Contour labeling entries
# # # # #

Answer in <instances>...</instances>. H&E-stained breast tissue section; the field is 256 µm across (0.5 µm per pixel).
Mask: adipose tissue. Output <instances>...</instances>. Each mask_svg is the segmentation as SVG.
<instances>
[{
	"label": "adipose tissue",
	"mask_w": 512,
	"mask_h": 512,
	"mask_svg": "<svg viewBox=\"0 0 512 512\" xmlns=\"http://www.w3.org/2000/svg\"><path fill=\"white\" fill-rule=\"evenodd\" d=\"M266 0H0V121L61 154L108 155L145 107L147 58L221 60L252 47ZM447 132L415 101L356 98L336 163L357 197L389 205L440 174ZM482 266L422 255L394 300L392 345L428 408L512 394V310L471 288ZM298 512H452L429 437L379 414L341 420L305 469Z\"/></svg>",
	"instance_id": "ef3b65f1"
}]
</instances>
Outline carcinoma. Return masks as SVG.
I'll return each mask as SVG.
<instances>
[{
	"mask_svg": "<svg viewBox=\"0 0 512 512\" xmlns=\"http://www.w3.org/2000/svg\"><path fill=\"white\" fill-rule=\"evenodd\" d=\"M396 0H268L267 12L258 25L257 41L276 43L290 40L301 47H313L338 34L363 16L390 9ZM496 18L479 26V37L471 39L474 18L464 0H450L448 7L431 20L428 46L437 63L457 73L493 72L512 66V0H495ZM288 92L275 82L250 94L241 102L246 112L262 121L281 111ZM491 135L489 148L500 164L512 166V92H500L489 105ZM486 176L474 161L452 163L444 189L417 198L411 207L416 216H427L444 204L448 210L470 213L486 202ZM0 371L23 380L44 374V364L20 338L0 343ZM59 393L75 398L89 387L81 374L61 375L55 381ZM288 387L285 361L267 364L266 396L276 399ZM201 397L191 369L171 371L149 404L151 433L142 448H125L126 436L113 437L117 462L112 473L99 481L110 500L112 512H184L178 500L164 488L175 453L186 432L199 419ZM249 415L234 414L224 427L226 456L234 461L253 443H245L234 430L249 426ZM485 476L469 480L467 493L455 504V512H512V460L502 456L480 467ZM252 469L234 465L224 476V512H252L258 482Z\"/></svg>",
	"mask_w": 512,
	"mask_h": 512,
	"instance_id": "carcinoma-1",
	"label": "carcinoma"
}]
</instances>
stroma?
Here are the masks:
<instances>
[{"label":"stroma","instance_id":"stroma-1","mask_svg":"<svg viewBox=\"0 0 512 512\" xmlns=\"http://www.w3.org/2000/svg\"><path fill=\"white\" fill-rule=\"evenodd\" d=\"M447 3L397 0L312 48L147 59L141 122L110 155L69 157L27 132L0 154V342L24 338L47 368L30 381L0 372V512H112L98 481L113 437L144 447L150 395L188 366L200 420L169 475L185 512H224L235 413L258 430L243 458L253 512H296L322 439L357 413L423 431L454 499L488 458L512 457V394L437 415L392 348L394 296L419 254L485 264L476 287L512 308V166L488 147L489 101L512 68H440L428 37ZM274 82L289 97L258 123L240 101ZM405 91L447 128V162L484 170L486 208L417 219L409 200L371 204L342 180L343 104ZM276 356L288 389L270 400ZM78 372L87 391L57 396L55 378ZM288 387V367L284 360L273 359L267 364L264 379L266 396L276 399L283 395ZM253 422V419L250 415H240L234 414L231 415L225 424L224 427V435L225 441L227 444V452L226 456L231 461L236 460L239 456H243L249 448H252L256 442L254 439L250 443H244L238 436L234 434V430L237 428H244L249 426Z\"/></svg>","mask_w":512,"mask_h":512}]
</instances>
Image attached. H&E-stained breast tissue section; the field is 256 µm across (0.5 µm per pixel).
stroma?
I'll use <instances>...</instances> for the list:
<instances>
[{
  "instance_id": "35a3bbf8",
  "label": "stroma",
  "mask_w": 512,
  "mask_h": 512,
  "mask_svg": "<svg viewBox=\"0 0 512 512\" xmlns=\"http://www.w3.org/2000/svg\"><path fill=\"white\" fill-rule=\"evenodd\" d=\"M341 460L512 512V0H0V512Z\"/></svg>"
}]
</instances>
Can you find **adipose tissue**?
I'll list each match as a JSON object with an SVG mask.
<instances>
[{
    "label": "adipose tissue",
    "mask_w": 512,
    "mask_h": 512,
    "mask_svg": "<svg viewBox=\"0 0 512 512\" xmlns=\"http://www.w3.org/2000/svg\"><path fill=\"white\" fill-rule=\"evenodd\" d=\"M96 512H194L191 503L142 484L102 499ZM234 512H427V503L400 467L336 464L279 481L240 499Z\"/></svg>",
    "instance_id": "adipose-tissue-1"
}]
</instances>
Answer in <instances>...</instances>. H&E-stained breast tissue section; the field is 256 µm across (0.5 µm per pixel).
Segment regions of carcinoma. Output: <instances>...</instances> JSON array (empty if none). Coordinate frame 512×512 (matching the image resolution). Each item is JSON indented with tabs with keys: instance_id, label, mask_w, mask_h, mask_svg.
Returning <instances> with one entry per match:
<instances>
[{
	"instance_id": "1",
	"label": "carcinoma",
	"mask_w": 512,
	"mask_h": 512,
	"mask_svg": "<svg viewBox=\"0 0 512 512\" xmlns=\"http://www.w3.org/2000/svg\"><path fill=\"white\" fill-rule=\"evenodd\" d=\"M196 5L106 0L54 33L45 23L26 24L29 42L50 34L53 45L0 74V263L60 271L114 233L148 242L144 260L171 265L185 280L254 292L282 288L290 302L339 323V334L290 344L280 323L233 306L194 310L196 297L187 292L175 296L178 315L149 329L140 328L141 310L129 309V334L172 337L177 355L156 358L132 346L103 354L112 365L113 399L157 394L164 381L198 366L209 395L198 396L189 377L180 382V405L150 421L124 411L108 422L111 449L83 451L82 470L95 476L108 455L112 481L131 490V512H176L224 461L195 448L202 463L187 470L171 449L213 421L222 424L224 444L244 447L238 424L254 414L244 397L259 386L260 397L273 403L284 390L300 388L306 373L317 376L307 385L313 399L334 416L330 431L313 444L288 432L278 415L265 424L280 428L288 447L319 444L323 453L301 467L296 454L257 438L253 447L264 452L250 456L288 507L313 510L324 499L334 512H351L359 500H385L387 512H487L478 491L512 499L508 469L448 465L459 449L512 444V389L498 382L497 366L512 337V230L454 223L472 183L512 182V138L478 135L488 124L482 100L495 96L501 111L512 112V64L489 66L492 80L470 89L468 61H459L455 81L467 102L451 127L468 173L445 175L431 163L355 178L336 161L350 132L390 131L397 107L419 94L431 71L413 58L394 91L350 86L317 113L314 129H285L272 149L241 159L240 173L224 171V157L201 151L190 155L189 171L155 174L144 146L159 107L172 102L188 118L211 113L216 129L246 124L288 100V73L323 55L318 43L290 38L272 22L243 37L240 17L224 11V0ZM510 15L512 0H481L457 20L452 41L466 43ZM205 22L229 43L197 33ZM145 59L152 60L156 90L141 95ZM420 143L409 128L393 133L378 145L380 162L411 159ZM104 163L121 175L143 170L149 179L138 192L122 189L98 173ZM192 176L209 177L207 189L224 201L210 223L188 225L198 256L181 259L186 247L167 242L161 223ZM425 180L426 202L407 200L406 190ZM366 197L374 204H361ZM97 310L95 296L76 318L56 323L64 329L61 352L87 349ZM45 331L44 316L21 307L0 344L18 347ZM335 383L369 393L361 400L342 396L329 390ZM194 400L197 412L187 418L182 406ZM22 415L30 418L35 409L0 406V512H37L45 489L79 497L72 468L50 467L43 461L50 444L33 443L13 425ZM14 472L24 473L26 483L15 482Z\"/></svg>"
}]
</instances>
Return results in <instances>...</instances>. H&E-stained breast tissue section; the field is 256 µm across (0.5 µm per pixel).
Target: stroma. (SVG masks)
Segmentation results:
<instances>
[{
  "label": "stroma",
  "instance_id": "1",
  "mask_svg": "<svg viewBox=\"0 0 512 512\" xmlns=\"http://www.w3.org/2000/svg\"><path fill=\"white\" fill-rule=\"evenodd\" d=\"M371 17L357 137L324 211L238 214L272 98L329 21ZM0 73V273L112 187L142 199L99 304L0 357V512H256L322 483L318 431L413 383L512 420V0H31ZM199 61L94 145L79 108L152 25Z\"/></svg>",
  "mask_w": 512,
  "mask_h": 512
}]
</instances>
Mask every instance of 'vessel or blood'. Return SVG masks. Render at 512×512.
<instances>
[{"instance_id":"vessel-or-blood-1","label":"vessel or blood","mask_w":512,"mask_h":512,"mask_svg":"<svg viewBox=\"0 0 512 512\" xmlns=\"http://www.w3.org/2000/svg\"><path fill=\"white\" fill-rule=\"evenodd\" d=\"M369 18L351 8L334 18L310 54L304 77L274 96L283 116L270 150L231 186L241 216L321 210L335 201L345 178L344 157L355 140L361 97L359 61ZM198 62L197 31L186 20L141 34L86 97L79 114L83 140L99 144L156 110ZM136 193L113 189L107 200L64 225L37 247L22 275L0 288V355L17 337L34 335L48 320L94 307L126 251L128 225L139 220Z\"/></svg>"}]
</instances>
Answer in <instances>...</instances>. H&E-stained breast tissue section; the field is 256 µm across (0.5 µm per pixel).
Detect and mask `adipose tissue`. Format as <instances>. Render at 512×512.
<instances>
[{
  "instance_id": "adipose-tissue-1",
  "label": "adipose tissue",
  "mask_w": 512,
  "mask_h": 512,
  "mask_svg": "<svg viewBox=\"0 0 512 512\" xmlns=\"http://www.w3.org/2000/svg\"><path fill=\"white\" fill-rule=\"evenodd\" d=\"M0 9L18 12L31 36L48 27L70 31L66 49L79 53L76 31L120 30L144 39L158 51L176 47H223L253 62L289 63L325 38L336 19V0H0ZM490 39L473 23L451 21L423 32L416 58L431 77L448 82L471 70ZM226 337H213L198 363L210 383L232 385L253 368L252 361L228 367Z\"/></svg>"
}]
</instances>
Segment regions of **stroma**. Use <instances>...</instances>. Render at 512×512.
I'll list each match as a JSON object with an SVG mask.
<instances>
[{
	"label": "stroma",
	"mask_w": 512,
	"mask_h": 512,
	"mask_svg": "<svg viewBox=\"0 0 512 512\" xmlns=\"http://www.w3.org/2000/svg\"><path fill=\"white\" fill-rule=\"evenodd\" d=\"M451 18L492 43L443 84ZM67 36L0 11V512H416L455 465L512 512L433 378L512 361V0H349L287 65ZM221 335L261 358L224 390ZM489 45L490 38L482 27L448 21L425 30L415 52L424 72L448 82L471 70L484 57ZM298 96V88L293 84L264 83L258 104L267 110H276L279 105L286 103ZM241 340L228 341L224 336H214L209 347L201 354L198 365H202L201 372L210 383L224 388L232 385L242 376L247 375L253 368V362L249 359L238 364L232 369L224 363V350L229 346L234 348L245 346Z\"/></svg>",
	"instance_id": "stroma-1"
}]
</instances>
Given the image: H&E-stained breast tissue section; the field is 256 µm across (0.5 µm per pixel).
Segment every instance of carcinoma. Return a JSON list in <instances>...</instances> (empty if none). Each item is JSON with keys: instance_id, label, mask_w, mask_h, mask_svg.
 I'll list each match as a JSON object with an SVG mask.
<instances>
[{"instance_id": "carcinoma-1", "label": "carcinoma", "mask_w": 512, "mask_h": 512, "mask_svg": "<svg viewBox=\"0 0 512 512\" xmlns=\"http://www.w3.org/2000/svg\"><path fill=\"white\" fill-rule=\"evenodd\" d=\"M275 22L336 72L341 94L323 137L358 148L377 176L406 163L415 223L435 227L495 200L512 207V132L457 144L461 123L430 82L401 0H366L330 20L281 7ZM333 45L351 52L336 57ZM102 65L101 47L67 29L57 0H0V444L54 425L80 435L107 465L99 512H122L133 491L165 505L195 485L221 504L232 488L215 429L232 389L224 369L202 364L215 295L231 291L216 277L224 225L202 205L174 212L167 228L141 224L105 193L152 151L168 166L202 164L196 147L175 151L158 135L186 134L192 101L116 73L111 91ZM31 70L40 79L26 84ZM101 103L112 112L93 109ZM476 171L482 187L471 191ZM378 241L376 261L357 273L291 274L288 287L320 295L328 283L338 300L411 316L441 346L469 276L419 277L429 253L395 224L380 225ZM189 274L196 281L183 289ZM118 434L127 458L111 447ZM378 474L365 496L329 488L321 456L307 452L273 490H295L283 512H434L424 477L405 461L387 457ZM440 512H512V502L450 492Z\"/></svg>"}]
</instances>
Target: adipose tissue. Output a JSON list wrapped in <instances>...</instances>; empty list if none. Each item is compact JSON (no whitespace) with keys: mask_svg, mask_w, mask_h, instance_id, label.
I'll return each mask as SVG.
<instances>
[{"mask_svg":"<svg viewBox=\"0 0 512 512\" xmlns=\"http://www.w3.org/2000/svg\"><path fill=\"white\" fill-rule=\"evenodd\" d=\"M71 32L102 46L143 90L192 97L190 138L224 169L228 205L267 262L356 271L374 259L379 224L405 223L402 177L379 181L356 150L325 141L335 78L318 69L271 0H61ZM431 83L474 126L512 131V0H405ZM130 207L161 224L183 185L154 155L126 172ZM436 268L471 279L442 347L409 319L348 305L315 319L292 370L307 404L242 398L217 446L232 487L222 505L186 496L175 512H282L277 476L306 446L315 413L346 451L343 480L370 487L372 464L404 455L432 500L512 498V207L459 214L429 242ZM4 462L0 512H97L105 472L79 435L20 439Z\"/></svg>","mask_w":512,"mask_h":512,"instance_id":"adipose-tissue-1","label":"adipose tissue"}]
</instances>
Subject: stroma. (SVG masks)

# # # # #

- TASK -
Give the lines from the one containing "Target: adipose tissue." through the end of the entries again, exactly as written and with no other lines.

- EXPECTED ANSWER -
Target: adipose tissue. Output a JSON list wrapped in <instances>...</instances>; empty list if none. Each item is compact JSON (no whitespace) with keys: mask_svg, mask_w, mask_h, instance_id, label.
I'll return each mask as SVG.
<instances>
[{"mask_svg":"<svg viewBox=\"0 0 512 512\" xmlns=\"http://www.w3.org/2000/svg\"><path fill=\"white\" fill-rule=\"evenodd\" d=\"M71 32L102 46L143 90L192 97L190 138L224 169L228 205L267 262L356 271L374 259L379 224L405 223L402 177L379 181L356 150L325 141L335 78L318 69L271 0H61ZM431 83L474 126L512 131V0H405ZM130 207L161 224L183 185L154 155L126 172ZM436 268L471 279L442 347L409 319L348 305L315 319L292 370L307 404L242 398L217 446L232 487L222 505L186 496L175 512H282L277 476L306 446L315 413L346 451L343 480L370 487L372 464L404 455L432 500L512 498V207L459 214L429 242ZM4 462L0 512H97L105 472L79 435L20 439Z\"/></svg>","mask_w":512,"mask_h":512,"instance_id":"adipose-tissue-1","label":"adipose tissue"}]
</instances>
Subject: stroma. (SVG masks)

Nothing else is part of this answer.